Supplied entries:
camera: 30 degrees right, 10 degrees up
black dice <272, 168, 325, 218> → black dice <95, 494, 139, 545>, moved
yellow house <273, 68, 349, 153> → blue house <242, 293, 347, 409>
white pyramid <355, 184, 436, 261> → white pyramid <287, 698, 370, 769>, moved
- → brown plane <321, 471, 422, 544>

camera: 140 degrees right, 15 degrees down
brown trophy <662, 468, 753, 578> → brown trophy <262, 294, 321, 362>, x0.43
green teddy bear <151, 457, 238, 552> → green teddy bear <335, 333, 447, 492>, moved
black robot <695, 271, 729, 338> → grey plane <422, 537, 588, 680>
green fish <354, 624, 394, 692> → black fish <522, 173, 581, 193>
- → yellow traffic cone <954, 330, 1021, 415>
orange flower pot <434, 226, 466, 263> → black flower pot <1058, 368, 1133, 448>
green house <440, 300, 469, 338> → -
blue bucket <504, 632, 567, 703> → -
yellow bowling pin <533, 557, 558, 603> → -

--

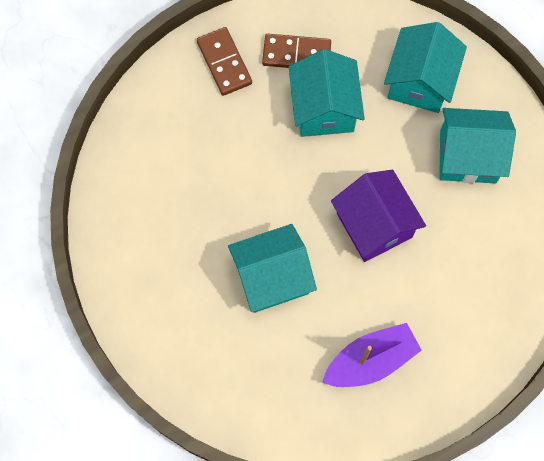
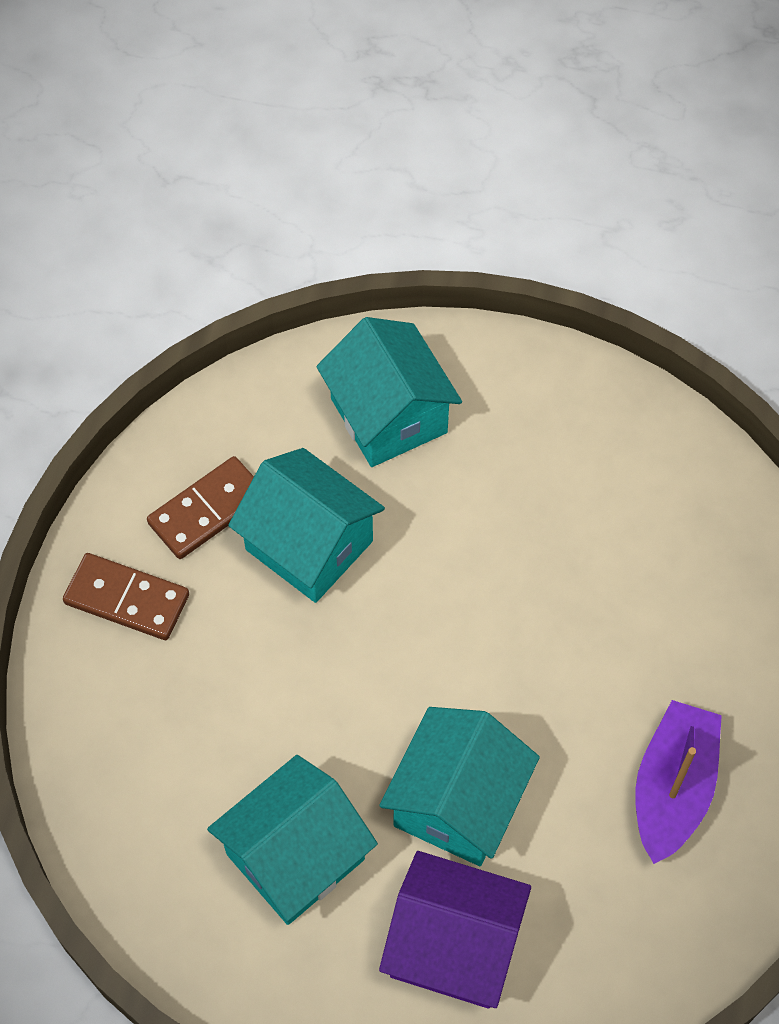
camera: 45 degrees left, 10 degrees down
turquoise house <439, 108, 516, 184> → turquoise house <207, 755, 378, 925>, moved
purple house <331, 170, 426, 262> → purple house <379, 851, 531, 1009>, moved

Task details: In the listing above, locate the line containing "camera: 30 degrees right, 10 degrees up" and the line containing "white pyramid <355, 184, 436, 261>". Transcribe those two lines and everything between them, exactly as written.

Exercise answer:
camera: 30 degrees right, 10 degrees up
black dice <272, 168, 325, 218> → black dice <95, 494, 139, 545>, moved
yellow house <273, 68, 349, 153> → blue house <242, 293, 347, 409>
white pyramid <355, 184, 436, 261> → white pyramid <287, 698, 370, 769>, moved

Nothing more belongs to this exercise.